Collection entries
=-=-=

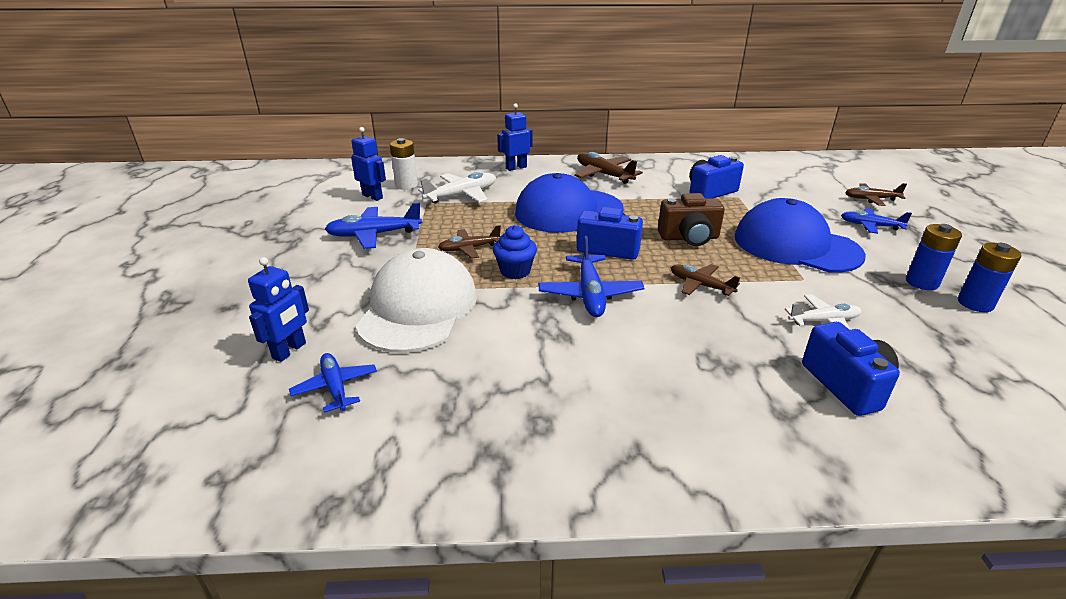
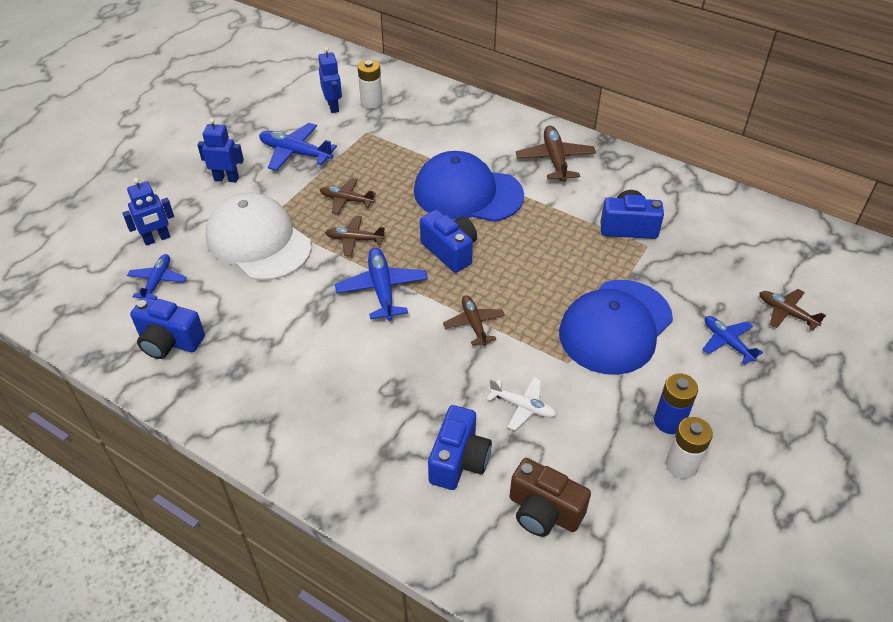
camera: 35 degrees right, 15 degrees up
white cap [356,248,477,353] -> white cap turned 90 degrees counterclockwise [206,192,312,281]
white plane [418,172,496,204] -> none
blue cupcake [493,225,537,279] -> brown plane [325,216,385,256]
blue robot [497,103,533,171] -> blue robot moved to [197,118,244,182]
blue plane [538,236,644,317] -> blue plane turned 135 degrees clockwise [335,248,428,321]
brown camera [658,193,725,246] -> brown camera moved to [510,458,591,537]
blue cap [735,198,866,273] -> blue cap turned 120 degrees counterclockwise [559,280,673,375]
blue battery [958,242,1022,312] -> white battery [666,417,713,479]
none -> blue camera [130,297,205,359]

=-=-=

▶ Directions: The data must be reproduced exactly, and no picture may appear in the copy.

▶ Task output:
camera: 35 degrees right, 15 degrees up
white cap [356,248,477,353] -> white cap turned 90 degrees counterclockwise [206,192,312,281]
white plane [418,172,496,204] -> none
blue cupcake [493,225,537,279] -> brown plane [325,216,385,256]
blue robot [497,103,533,171] -> blue robot moved to [197,118,244,182]
blue plane [538,236,644,317] -> blue plane turned 135 degrees clockwise [335,248,428,321]
brown camera [658,193,725,246] -> brown camera moved to [510,458,591,537]
blue cap [735,198,866,273] -> blue cap turned 120 degrees counterclockwise [559,280,673,375]
blue battery [958,242,1022,312] -> white battery [666,417,713,479]
none -> blue camera [130,297,205,359]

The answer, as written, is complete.